**Records:**
------------------------------------------------------------------------

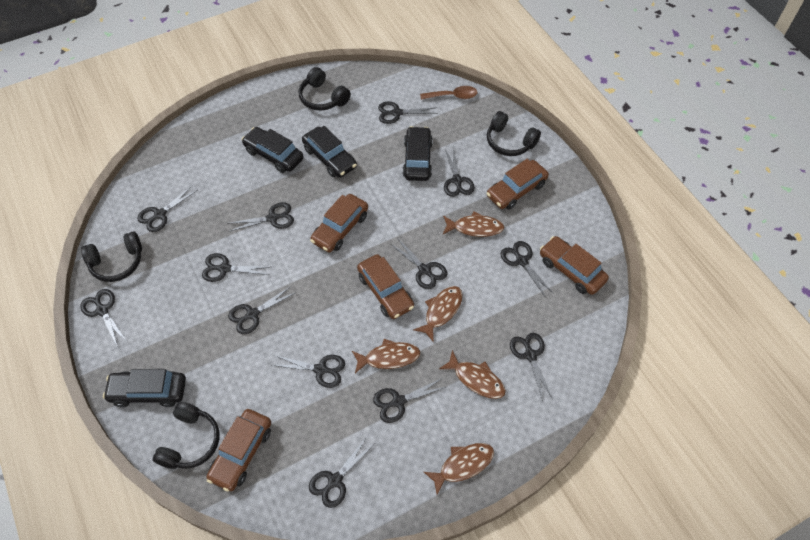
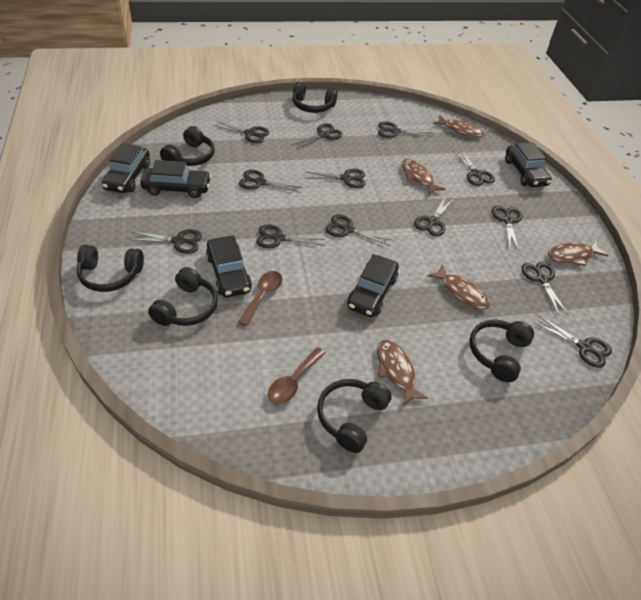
black car: 4 -> 5
black headphones: 4 -> 6
brown car: 5 -> 0
brown spoon: 1 -> 2

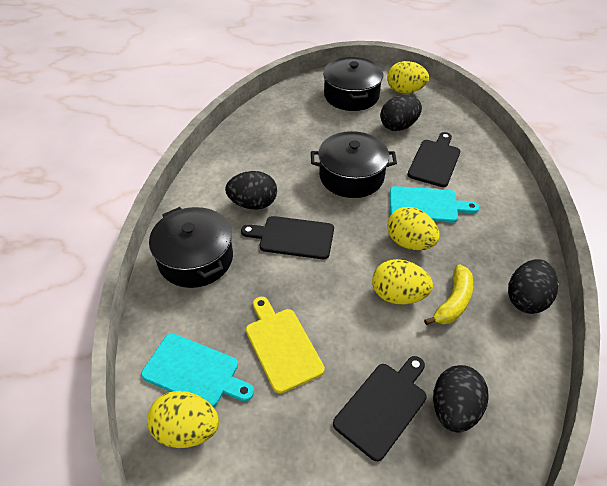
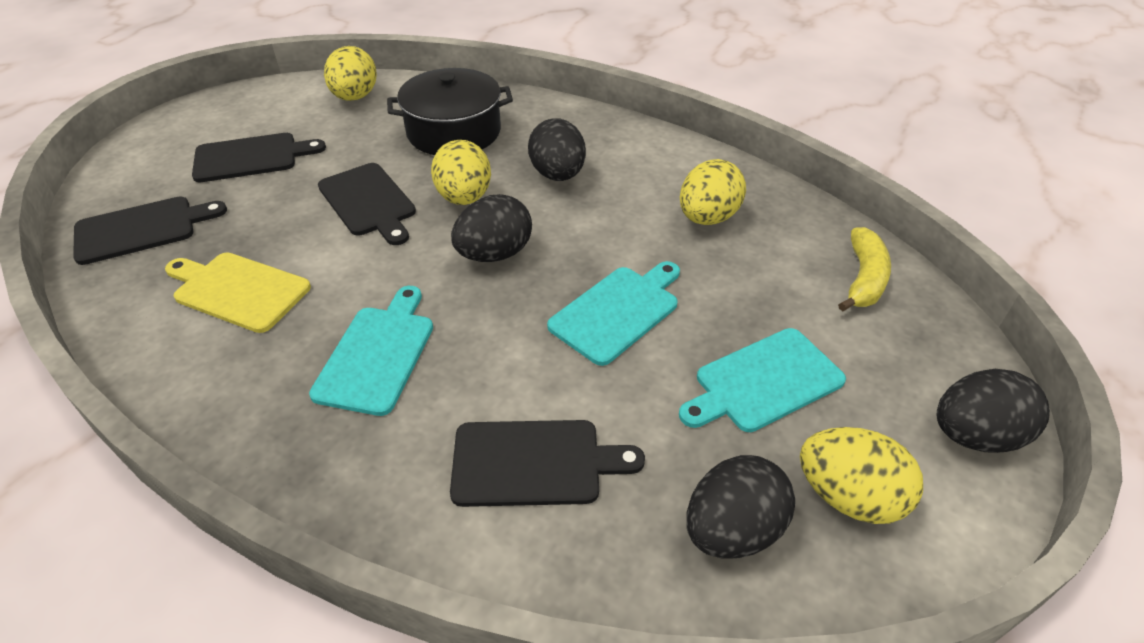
black cutting board: 3 -> 4
black pot: 3 -> 1
turquoise cutting board: 2 -> 3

------------------------------------------------------------------------

An unaltered copy of the material, without images, should be set down.

black car: 4 -> 5
black headphones: 4 -> 6
brown car: 5 -> 0
brown spoon: 1 -> 2

black cutting board: 3 -> 4
black pot: 3 -> 1
turquoise cutting board: 2 -> 3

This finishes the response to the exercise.